Your answer should hold exactly the lines from the line containing "KEYS3 pin K2: D10 -> A4" through the end of the entries that follow.

§ Difference listings
BEGIN

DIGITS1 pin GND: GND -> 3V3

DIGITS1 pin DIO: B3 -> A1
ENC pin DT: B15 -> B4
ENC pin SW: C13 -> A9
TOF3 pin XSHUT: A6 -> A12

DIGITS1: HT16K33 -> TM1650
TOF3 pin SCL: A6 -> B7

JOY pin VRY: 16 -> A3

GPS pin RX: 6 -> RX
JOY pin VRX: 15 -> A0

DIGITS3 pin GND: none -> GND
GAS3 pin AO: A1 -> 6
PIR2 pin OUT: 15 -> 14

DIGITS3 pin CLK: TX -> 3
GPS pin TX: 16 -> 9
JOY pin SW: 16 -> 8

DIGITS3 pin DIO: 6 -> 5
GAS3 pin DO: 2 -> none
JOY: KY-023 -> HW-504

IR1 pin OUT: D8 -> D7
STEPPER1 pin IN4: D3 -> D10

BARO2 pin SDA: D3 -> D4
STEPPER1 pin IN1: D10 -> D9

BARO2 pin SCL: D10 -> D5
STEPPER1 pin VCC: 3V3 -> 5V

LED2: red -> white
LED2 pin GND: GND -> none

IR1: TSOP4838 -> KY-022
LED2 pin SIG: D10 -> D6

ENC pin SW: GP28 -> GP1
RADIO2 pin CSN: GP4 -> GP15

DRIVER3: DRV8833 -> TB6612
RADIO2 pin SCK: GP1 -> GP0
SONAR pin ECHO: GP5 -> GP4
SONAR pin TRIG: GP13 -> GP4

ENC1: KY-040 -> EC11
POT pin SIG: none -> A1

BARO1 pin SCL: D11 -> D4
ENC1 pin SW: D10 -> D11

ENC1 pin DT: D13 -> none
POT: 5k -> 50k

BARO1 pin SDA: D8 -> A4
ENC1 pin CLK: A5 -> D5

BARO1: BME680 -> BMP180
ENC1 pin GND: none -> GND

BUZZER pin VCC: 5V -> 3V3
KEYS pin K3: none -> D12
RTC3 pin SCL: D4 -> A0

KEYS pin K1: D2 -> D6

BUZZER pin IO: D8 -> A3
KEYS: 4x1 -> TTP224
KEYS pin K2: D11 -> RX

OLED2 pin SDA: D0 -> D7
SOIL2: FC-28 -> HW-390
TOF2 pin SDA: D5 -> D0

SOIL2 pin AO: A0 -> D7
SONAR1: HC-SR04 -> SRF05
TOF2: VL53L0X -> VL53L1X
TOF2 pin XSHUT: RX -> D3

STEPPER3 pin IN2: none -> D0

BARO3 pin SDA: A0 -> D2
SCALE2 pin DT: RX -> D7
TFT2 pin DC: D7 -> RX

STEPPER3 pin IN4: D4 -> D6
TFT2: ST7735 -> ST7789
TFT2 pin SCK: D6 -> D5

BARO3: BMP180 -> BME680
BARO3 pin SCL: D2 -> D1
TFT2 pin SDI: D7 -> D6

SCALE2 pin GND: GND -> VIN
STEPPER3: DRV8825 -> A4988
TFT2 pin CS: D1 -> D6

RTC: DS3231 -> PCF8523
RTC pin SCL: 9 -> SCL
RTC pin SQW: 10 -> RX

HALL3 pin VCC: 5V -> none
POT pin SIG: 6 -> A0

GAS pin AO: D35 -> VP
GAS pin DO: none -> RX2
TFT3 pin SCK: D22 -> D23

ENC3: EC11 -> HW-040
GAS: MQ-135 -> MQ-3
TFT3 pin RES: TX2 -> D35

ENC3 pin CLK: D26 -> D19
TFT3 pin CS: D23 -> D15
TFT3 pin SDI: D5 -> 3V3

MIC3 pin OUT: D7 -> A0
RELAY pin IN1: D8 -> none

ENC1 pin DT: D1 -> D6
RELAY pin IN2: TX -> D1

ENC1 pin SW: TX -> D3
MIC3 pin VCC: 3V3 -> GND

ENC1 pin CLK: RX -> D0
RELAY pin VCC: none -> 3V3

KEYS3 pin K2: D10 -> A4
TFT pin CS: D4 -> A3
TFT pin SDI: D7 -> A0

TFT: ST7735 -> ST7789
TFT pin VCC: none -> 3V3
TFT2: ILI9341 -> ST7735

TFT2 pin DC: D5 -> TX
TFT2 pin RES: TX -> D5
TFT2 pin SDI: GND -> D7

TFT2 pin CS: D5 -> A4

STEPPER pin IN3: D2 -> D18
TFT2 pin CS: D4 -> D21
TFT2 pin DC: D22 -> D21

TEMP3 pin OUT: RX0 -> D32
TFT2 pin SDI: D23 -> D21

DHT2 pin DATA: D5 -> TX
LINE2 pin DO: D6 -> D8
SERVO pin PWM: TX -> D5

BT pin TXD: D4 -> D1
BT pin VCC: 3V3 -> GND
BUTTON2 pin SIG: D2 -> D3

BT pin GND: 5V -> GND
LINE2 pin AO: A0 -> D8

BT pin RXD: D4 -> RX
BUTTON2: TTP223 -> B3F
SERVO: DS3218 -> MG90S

END

§ Answer section
KEYS3 pin K2: D10 -> A4
TFT pin CS: D4 -> A3
TFT pin SDI: D7 -> A0

TFT: ST7735 -> ST7789
TFT pin VCC: none -> 3V3
TFT2: ILI9341 -> ST7735

TFT2 pin DC: D5 -> TX
TFT2 pin RES: TX -> D5
TFT2 pin SDI: GND -> D7

TFT2 pin CS: D5 -> A4

STEPPER pin IN3: D2 -> D18
TFT2 pin CS: D4 -> D21
TFT2 pin DC: D22 -> D21

TEMP3 pin OUT: RX0 -> D32
TFT2 pin SDI: D23 -> D21

DHT2 pin DATA: D5 -> TX
LINE2 pin DO: D6 -> D8
SERVO pin PWM: TX -> D5

BT pin TXD: D4 -> D1
BT pin VCC: 3V3 -> GND
BUTTON2 pin SIG: D2 -> D3

BT pin GND: 5V -> GND
LINE2 pin AO: A0 -> D8

BT pin RXD: D4 -> RX
BUTTON2: TTP223 -> B3F
SERVO: DS3218 -> MG90S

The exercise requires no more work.